**What this task involves:** When you transcribe the entries, reproduce every character and exclude the images.

**Exercise materials:**
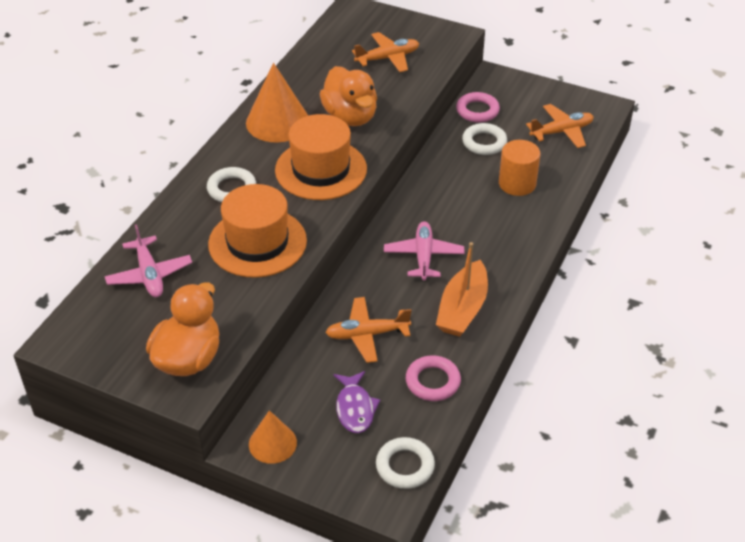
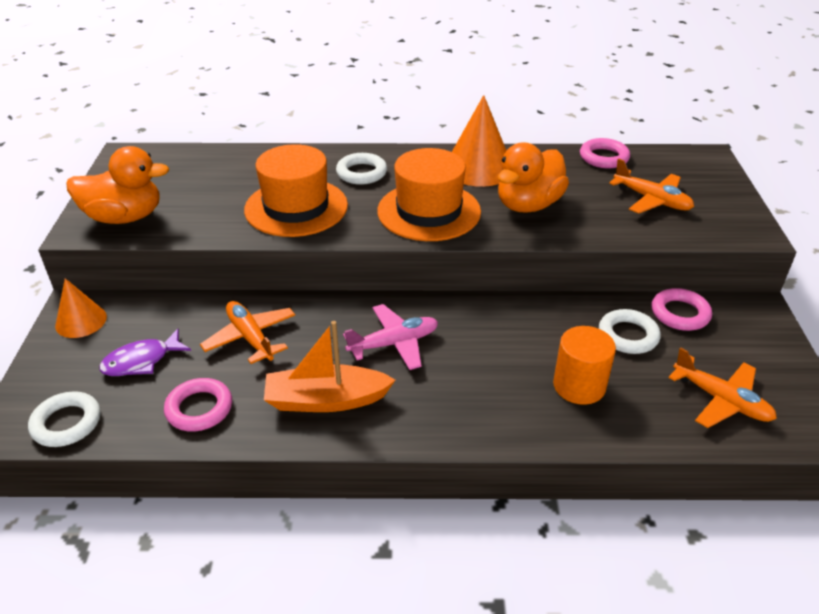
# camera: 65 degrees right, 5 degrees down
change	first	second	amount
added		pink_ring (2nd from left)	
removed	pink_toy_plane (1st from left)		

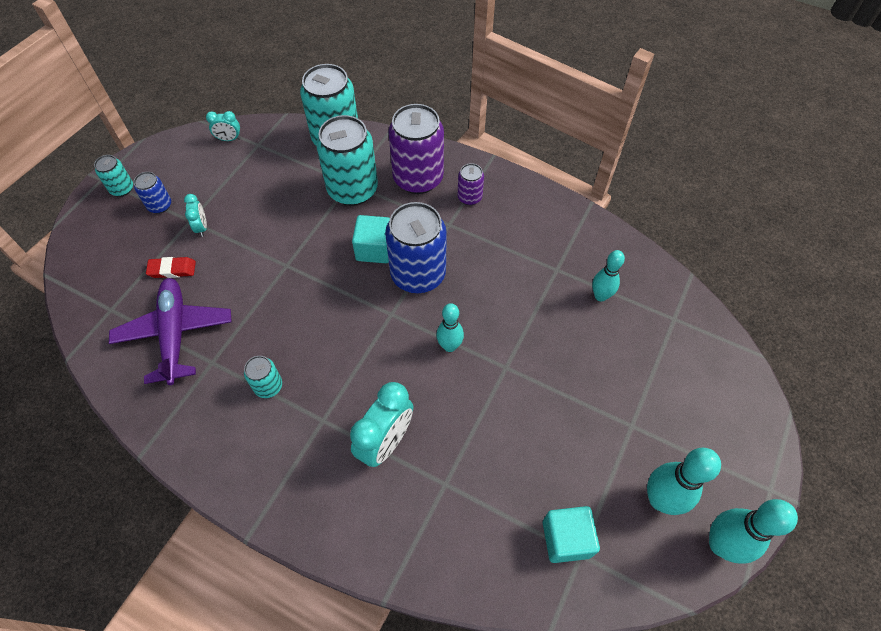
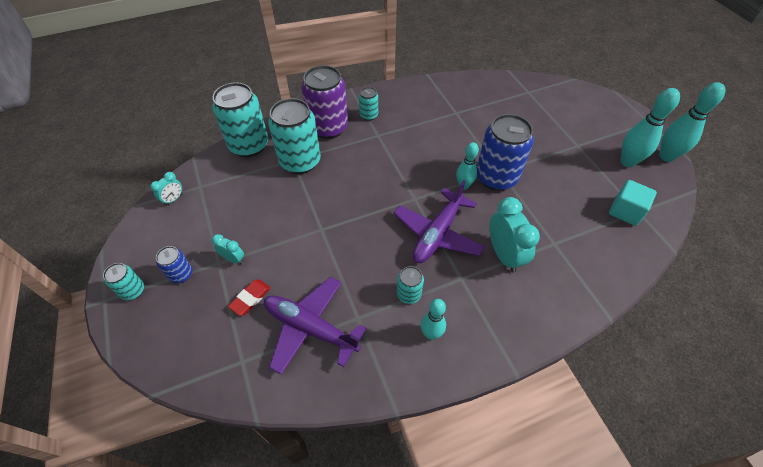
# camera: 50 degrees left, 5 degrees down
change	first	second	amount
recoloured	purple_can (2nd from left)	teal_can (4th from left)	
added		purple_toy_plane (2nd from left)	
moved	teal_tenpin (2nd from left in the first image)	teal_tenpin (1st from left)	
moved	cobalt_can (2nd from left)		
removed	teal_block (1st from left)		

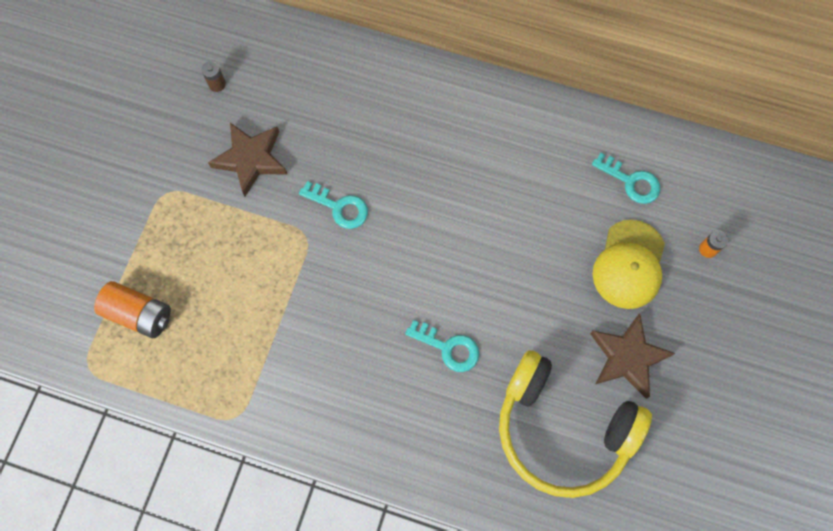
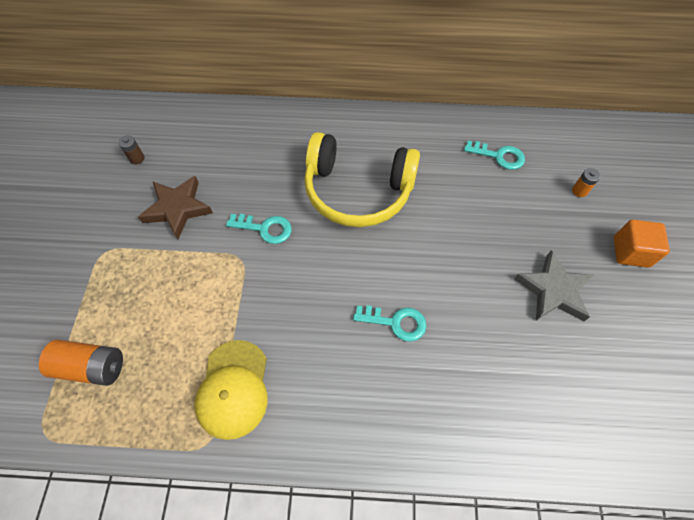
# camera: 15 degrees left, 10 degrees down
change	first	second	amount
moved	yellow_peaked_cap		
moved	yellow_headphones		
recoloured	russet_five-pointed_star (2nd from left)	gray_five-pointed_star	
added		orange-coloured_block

**Your solution:**
# camera: 65 degrees right, 5 degrees down
change	first	second	amount
added		pink_ring (2nd from left)	
removed	pink_toy_plane (1st from left)		

# camera: 50 degrees left, 5 degrees down
change	first	second	amount
recoloured	purple_can (2nd from left)	teal_can (4th from left)	
added		purple_toy_plane (2nd from left)	
moved	teal_tenpin (2nd from left in the first image)	teal_tenpin (1st from left)	
moved	cobalt_can (2nd from left)		
removed	teal_block (1st from left)		

# camera: 15 degrees left, 10 degrees down
change	first	second	amount
moved	yellow_peaked_cap		
moved	yellow_headphones		
recoloured	russet_five-pointed_star (2nd from left)	gray_five-pointed_star	
added		orange-coloured_block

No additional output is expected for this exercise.